Required action – Would you please transcribe, exactly as written, the lines of the entries below starting at the one that holds "purple toothbrush [122,304,175,406]" and ending at the one that holds "green headphones [535,223,651,335]", both included?
[Data for this exercise Boundary: Start]
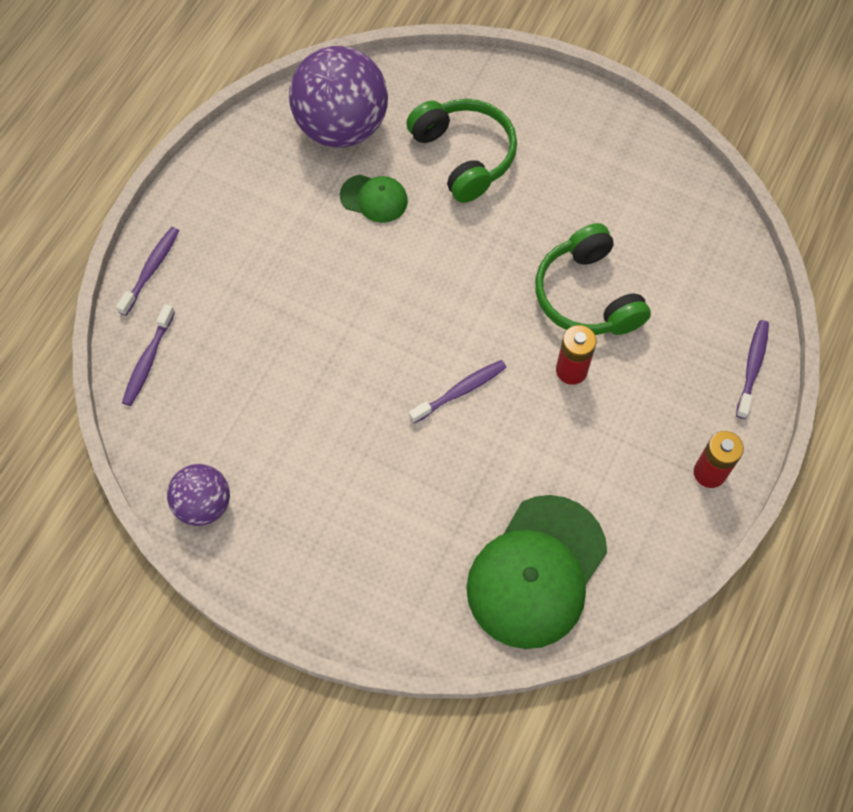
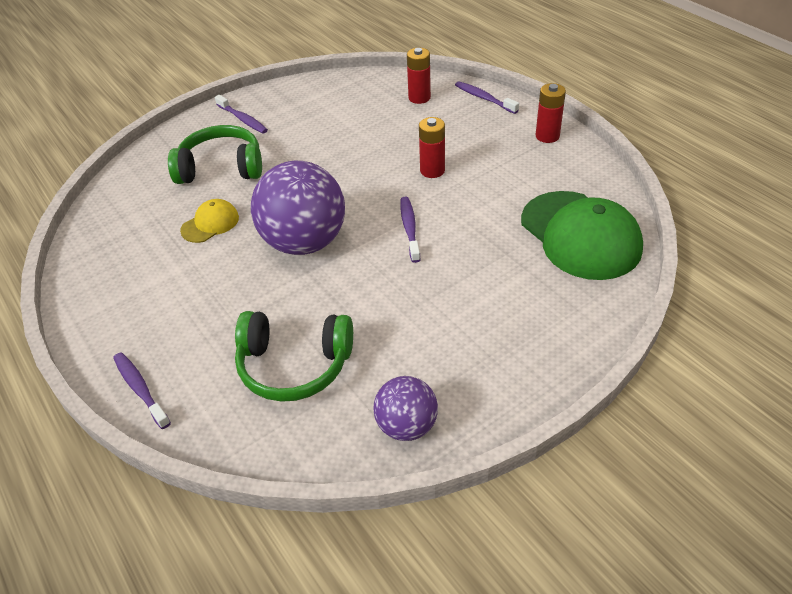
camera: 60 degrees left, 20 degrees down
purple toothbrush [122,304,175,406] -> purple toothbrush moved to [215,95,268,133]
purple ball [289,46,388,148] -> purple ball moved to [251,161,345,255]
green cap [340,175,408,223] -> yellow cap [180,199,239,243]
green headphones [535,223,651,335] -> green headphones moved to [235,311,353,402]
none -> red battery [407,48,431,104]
[Data for this exercise Boundary: End]
Output –
purple toothbrush [122,304,175,406] -> purple toothbrush moved to [215,95,268,133]
purple ball [289,46,388,148] -> purple ball moved to [251,161,345,255]
green cap [340,175,408,223] -> yellow cap [180,199,239,243]
green headphones [535,223,651,335] -> green headphones moved to [235,311,353,402]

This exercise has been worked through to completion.